§ **What to work on**:
Exact reproduction of all the data is required, with pictures excluded.

§ **Data below**:
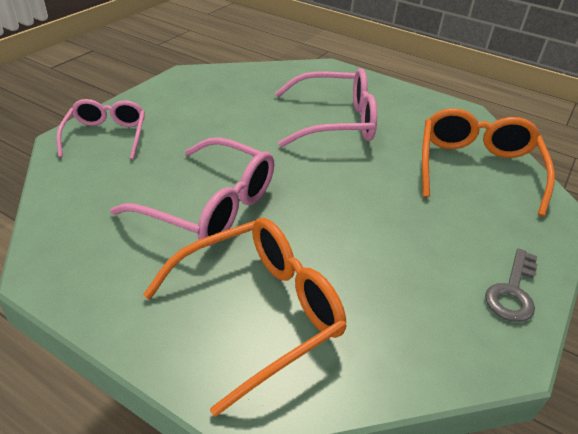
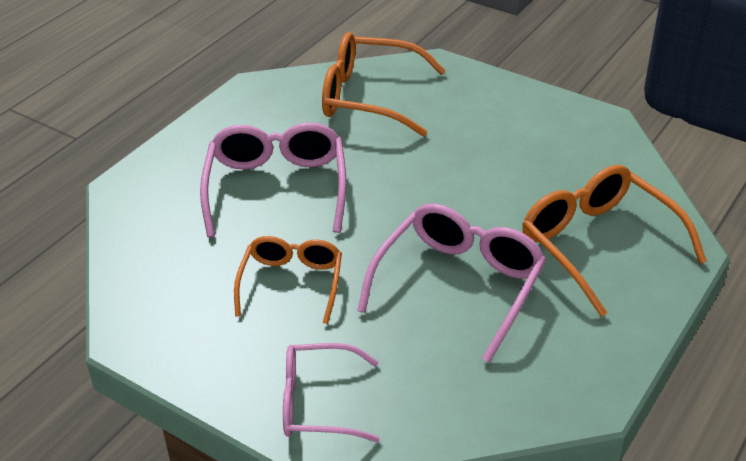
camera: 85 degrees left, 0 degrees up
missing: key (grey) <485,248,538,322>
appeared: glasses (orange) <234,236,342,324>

§ **Completed task**:
camera: 85 degrees left, 0 degrees up
missing: key (grey) <485,248,538,322>
appeared: glasses (orange) <234,236,342,324>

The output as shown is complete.